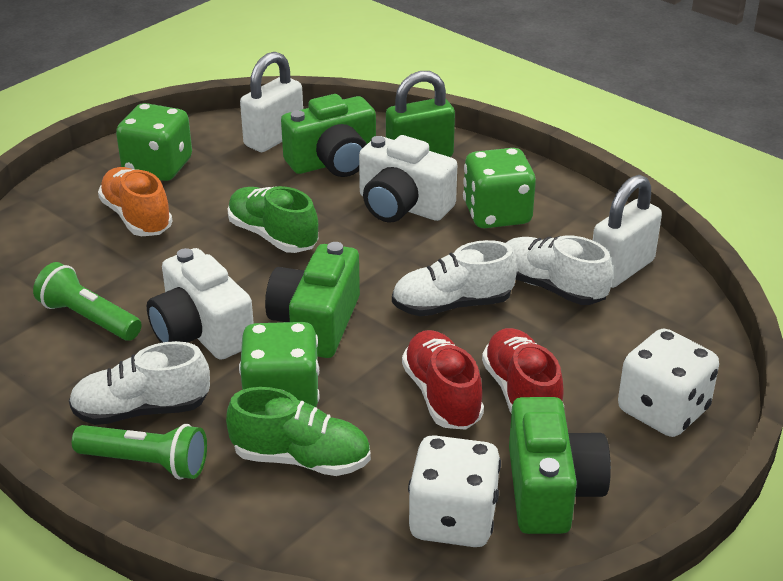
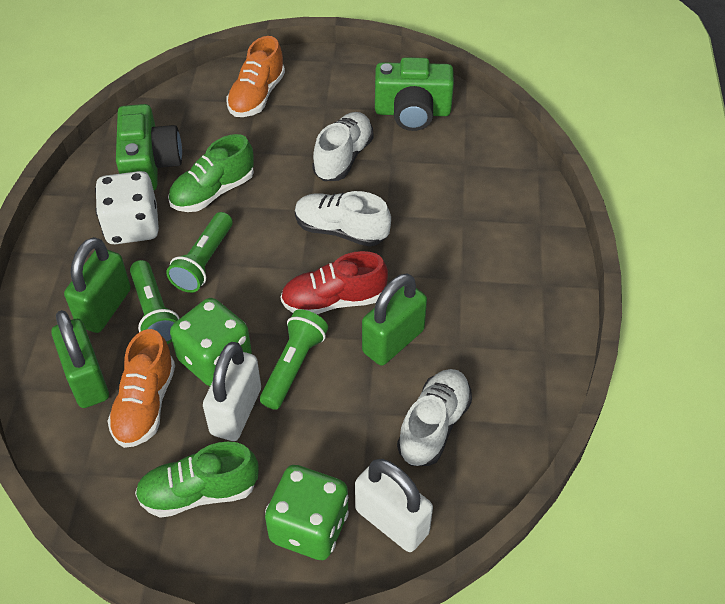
green camera: [265,242,360,358] [281,94,376,177] [509,397,611,534] = 3 -> [116,104,182,190] [375,57,454,131] = 2
green dice: [116,103,192,181] [239,322,320,407] [463,148,536,228] = 3 -> [170,298,252,386] [265,465,349,560] = 2
green flashlight: [33,262,142,341] [72,424,207,479] = 2 -> [130,260,180,344] [166,212,233,293] [260,309,328,410] = 3
green padlock: [386,71,455,157] = 1 -> [51,310,109,408] [64,237,131,333] [362,274,427,366] = 3
orange shoe: [98,167,172,236] = 1 -> [107,329,175,448] [226,36,285,117] = 2
red shoe: [402,330,484,430] [482,328,564,413] = 2 -> [281,251,388,314] = 1
white camera: [147,248,254,360] [359,135,457,223] = 2 -> none = 0
white dice: [408,435,501,547] [618,328,719,437] = 2 -> [95,171,159,244] = 1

HOW TO COMPLETE THIS TASK:
Only lines with the word "green" should be collected from the material.

TASK RESULT:
green camera: [265,242,360,358] [281,94,376,177] [509,397,611,534] = 3 -> [116,104,182,190] [375,57,454,131] = 2
green dice: [116,103,192,181] [239,322,320,407] [463,148,536,228] = 3 -> [170,298,252,386] [265,465,349,560] = 2
green flashlight: [33,262,142,341] [72,424,207,479] = 2 -> [130,260,180,344] [166,212,233,293] [260,309,328,410] = 3
green padlock: [386,71,455,157] = 1 -> [51,310,109,408] [64,237,131,333] [362,274,427,366] = 3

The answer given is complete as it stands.